[Opening Data for processing section]

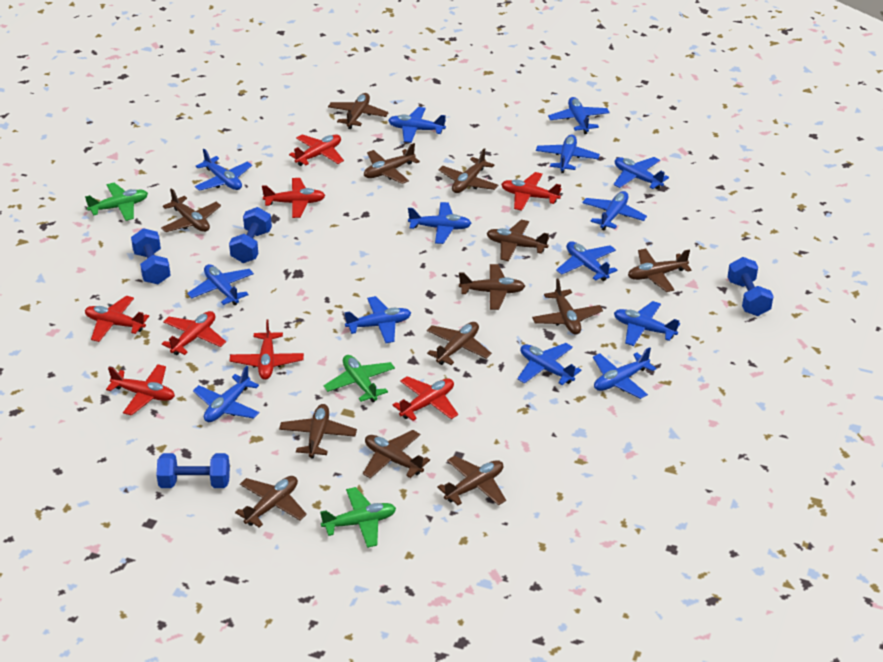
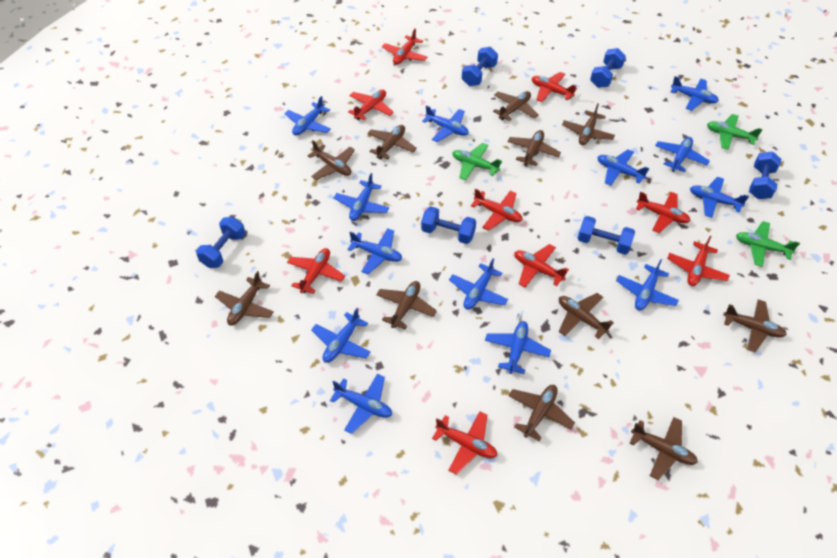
blue dumbbell: 4 -> 6
blue plane: 14 -> 13
brown plane: 13 -> 11
red plane: 8 -> 9

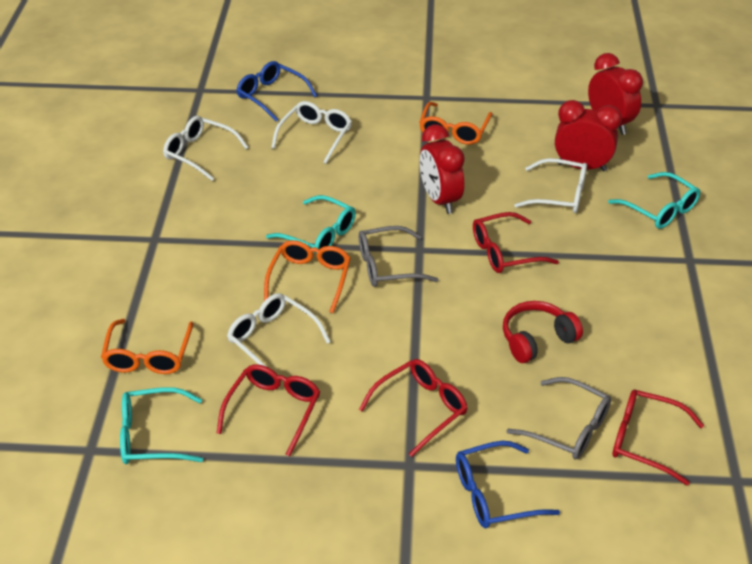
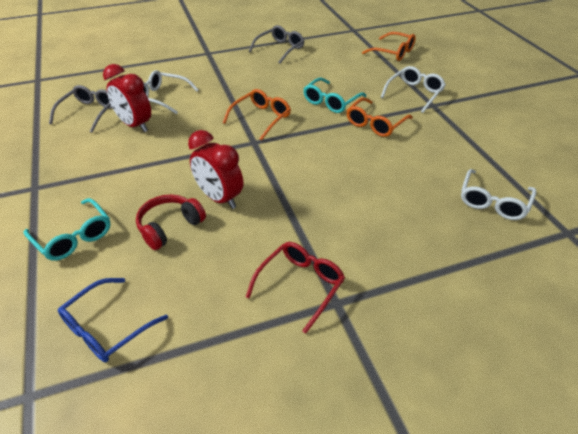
blue glasses: 2 -> 1
red clock: 3 -> 2
red glasses: 4 -> 1
turquoise glasses: 3 -> 2
white glasses: 4 -> 3

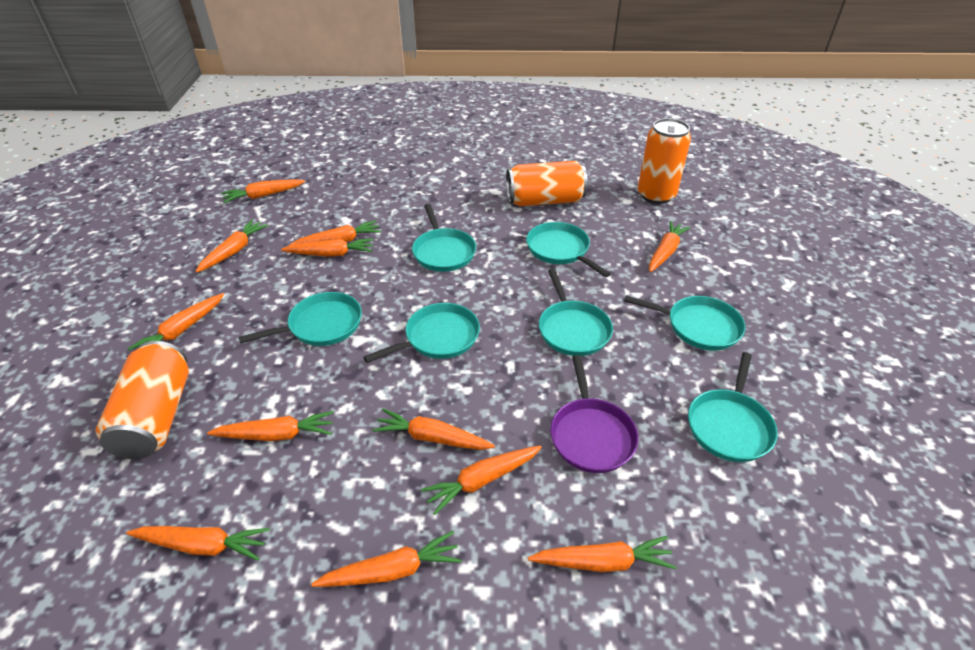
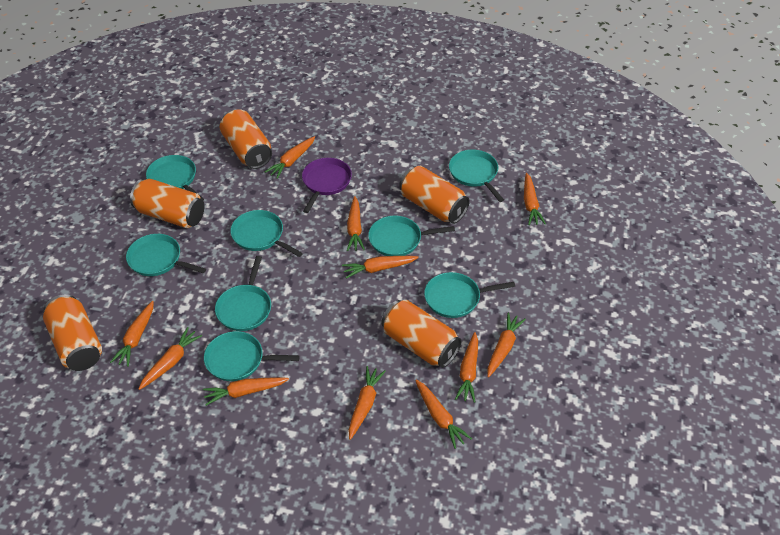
orange can: 3 -> 5
orange carrot: 12 -> 11
turquoise pan: 7 -> 8

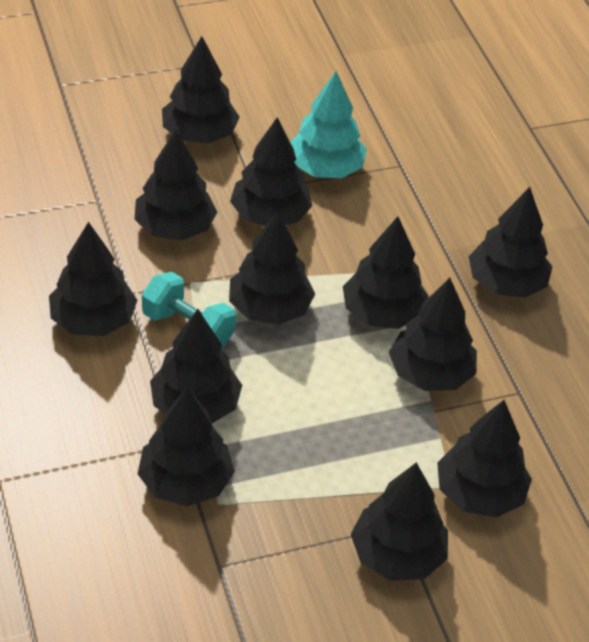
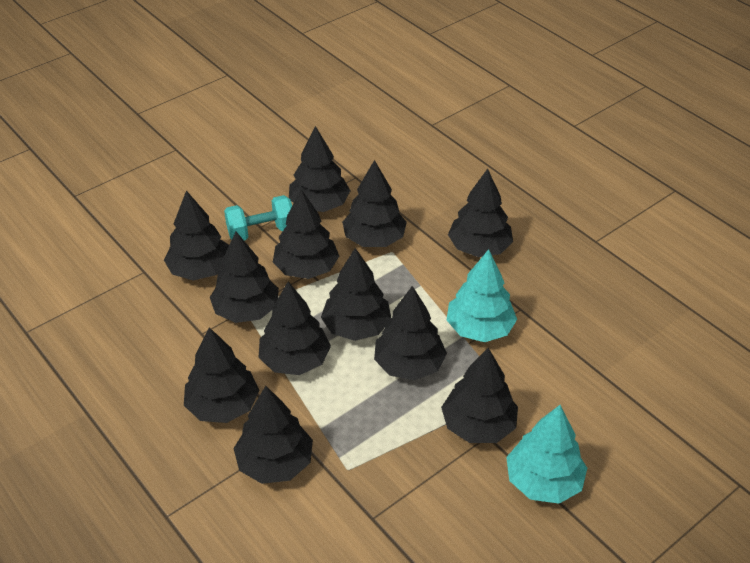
turquoise tree: 1 -> 2

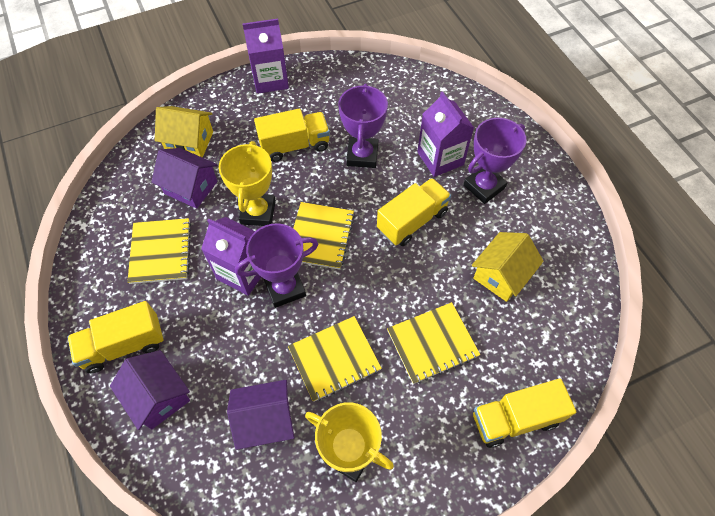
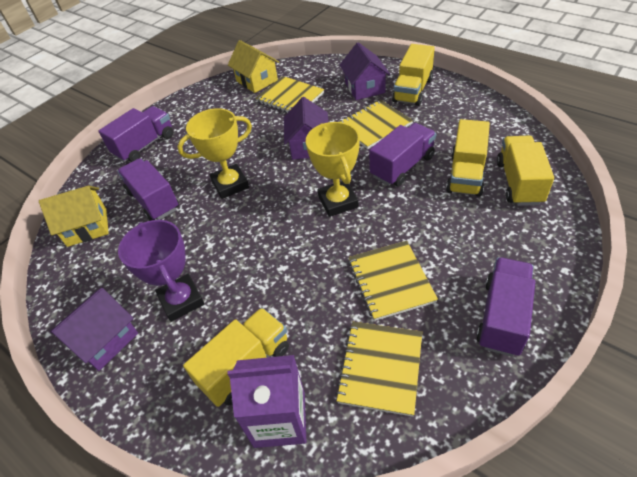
purple carton: 3 -> 1
purple trophy: 3 -> 1
purple truck: 0 -> 4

[Closing Data for processing section]

**What is required:** Give back word for word the lines from the one containing "orange can: 3 -> 5" through the final line of the data above. Pictures are to be left out.

**Solution to this exercise:**
orange can: 3 -> 5
orange carrot: 12 -> 11
turquoise pan: 7 -> 8

turquoise tree: 1 -> 2

purple carton: 3 -> 1
purple trophy: 3 -> 1
purple truck: 0 -> 4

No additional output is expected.